(Beginning of The input)

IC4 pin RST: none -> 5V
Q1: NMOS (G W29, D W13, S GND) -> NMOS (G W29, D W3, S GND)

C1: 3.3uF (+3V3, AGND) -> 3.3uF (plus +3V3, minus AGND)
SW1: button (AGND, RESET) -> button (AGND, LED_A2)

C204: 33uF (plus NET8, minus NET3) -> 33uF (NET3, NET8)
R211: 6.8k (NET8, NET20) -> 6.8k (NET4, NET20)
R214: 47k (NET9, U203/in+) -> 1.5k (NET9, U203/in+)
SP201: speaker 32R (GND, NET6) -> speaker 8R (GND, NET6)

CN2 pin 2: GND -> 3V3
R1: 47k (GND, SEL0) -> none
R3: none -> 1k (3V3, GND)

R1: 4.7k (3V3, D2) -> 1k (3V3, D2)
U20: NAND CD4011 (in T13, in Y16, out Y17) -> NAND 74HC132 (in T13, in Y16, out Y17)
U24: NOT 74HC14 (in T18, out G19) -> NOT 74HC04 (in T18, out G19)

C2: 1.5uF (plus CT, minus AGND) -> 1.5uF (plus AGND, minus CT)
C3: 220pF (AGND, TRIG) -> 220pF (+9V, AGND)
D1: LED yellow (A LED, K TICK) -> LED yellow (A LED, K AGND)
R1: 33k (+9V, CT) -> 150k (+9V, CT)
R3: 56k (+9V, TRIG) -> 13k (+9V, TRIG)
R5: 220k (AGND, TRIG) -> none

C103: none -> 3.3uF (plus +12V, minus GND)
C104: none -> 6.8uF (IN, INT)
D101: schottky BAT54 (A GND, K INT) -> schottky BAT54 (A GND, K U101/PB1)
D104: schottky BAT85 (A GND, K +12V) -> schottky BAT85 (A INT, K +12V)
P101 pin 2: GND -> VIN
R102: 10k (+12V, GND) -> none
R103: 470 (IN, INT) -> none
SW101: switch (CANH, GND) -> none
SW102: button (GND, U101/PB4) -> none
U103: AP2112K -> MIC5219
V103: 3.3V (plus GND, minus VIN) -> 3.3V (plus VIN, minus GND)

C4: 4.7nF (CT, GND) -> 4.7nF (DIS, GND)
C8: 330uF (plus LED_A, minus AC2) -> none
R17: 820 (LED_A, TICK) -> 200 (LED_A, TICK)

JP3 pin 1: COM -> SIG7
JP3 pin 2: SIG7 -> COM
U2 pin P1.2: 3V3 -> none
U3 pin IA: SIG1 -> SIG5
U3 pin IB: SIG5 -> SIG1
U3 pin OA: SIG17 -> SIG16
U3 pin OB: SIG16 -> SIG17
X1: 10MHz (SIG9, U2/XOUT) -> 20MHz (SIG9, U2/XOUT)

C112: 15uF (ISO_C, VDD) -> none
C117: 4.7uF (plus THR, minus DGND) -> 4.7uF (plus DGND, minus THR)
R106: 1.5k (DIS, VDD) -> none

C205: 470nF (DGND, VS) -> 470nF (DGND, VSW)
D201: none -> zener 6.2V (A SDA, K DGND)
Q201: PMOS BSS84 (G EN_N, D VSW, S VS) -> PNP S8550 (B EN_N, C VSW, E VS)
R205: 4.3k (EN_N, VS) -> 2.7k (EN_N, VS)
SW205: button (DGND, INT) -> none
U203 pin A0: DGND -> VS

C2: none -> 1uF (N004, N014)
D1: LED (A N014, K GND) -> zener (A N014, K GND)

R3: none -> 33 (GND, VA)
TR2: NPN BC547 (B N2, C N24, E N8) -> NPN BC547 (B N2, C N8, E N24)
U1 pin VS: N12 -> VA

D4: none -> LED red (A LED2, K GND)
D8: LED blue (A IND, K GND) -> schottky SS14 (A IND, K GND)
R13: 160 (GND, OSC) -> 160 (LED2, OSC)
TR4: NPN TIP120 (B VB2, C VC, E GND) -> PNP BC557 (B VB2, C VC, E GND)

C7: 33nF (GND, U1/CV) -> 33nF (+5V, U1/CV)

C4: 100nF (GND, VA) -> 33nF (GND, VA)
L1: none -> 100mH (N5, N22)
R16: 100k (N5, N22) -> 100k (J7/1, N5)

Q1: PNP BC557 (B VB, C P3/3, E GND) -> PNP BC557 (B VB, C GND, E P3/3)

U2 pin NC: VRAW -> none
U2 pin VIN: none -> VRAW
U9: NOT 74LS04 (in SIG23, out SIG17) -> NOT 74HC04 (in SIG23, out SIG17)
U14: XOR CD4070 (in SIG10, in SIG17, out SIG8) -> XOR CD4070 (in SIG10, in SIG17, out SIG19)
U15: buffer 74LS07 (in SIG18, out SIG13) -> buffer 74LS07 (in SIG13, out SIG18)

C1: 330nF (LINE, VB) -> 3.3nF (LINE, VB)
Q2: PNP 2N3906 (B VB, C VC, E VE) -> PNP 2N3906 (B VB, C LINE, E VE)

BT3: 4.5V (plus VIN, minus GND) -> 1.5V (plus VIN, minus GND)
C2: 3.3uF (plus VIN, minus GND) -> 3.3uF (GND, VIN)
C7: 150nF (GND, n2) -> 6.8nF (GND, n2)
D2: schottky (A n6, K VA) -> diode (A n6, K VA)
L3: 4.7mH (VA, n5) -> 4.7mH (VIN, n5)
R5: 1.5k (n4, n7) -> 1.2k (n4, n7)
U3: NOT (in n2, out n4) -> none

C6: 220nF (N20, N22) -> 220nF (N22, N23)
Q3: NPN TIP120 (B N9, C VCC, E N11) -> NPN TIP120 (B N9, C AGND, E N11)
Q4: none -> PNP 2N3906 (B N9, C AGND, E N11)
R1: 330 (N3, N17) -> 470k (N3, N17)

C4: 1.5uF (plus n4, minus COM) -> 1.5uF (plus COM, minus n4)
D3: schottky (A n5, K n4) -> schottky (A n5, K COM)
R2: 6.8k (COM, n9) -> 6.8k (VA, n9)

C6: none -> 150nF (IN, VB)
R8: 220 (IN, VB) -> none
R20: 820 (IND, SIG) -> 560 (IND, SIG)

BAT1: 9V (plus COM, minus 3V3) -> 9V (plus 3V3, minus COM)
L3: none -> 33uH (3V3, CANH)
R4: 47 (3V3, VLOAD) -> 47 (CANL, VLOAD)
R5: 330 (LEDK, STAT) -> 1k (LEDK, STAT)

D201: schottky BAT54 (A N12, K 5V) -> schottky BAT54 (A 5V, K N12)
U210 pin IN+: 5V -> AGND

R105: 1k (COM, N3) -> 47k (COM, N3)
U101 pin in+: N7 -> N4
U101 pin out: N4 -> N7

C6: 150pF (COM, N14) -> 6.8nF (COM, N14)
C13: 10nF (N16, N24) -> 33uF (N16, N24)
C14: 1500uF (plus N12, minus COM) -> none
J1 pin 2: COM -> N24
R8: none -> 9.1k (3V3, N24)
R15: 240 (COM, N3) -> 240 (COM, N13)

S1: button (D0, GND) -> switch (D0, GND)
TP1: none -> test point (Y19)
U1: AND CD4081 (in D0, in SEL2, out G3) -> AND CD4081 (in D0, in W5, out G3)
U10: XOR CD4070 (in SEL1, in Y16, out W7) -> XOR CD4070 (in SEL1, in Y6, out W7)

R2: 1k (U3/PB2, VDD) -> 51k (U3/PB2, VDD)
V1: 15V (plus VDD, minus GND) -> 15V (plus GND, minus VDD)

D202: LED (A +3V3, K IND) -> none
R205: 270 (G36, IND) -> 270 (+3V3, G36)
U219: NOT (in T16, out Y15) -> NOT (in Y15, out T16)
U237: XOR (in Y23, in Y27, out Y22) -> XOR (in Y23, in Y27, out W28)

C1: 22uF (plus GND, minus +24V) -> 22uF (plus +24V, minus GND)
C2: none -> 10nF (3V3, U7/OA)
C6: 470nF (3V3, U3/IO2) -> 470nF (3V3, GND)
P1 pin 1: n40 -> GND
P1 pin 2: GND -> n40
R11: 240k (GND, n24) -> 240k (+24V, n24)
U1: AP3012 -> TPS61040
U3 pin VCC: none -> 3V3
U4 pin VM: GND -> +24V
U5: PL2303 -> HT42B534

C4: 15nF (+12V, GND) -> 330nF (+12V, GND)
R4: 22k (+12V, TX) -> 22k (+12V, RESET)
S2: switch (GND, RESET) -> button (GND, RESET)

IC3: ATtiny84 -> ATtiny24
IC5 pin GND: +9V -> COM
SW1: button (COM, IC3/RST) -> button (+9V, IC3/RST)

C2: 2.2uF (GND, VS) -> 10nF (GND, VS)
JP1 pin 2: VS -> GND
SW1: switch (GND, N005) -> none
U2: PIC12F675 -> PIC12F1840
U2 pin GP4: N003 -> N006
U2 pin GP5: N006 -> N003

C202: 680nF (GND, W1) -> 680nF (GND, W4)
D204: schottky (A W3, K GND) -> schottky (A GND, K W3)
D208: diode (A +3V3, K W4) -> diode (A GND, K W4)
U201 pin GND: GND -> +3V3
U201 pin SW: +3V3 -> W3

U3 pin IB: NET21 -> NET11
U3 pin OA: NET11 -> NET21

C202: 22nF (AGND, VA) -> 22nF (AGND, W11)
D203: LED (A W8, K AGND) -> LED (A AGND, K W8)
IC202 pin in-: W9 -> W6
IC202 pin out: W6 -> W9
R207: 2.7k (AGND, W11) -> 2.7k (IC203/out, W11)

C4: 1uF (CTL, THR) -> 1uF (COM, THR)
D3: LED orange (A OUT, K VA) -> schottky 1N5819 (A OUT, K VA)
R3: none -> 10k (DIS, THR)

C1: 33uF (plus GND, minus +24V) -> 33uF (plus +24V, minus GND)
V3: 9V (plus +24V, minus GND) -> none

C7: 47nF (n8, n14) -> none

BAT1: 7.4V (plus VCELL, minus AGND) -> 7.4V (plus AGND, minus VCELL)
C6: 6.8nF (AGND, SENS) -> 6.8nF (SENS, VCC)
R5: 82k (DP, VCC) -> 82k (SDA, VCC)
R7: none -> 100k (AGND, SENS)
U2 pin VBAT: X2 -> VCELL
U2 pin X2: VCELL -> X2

(End of The input)

Within the listing above, extract exactly the lines from the line with "U3: NOT (in n2, out n4) -> none" to the line with "R2: 6.8k (COM, n9) -> 6.8k (VA, n9)", the two named lines included, and no others.

U3: NOT (in n2, out n4) -> none

C6: 220nF (N20, N22) -> 220nF (N22, N23)
Q3: NPN TIP120 (B N9, C VCC, E N11) -> NPN TIP120 (B N9, C AGND, E N11)
Q4: none -> PNP 2N3906 (B N9, C AGND, E N11)
R1: 330 (N3, N17) -> 470k (N3, N17)

C4: 1.5uF (plus n4, minus COM) -> 1.5uF (plus COM, minus n4)
D3: schottky (A n5, K n4) -> schottky (A n5, K COM)
R2: 6.8k (COM, n9) -> 6.8k (VA, n9)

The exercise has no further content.